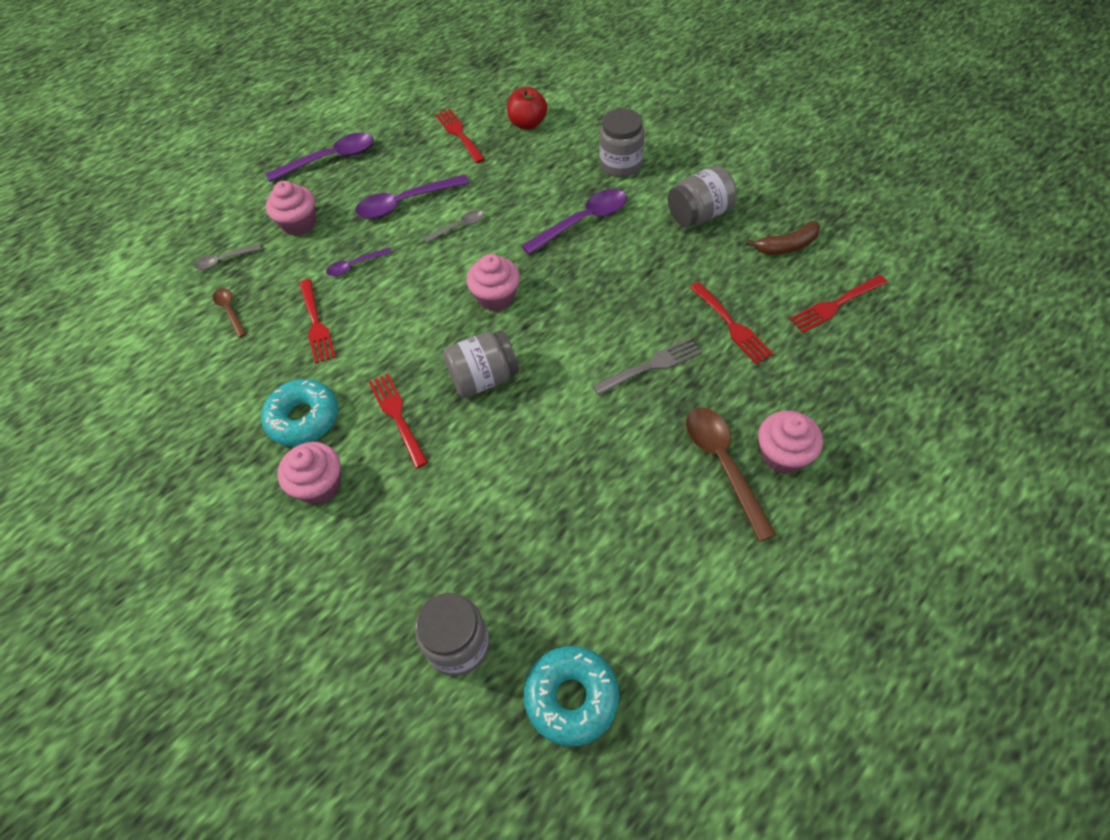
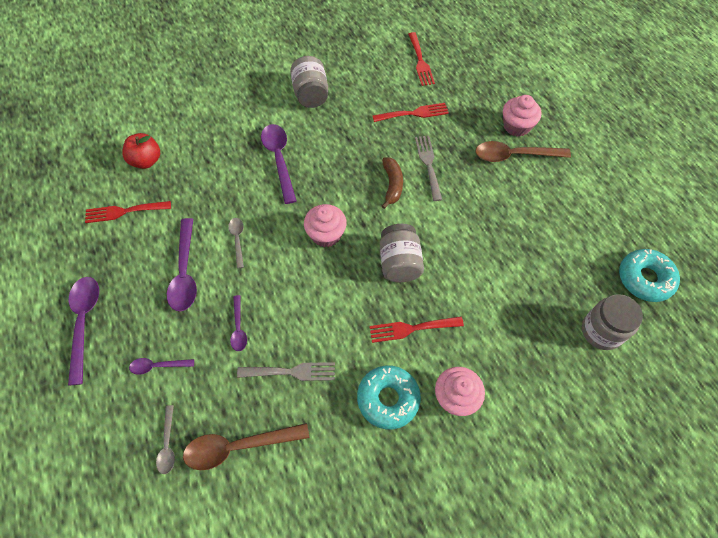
camera: 75 degrees left, 5 degrees up
(230, 311) = (238, 446): brown spoon -> brown spoon, size x1.84
(299, 223) = (158, 366): pink cupcake -> purple spoon
(316, 324) = (291, 372): red fork -> grey fork
(621, 164) = (233, 119): grey jar -> none
(786, 246) = (362, 63): brown banana -> brown banana (392, 185)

■ ■ ■

### Assignment
An exact copy of every entry above is required, without the pictures.

### Solved problem
camera: 75 degrees left, 5 degrees up
(230, 311) = (238, 446): brown spoon -> brown spoon, size x1.84
(299, 223) = (158, 366): pink cupcake -> purple spoon
(316, 324) = (291, 372): red fork -> grey fork
(621, 164) = (233, 119): grey jar -> none
(786, 246) = (362, 63): brown banana -> brown banana (392, 185)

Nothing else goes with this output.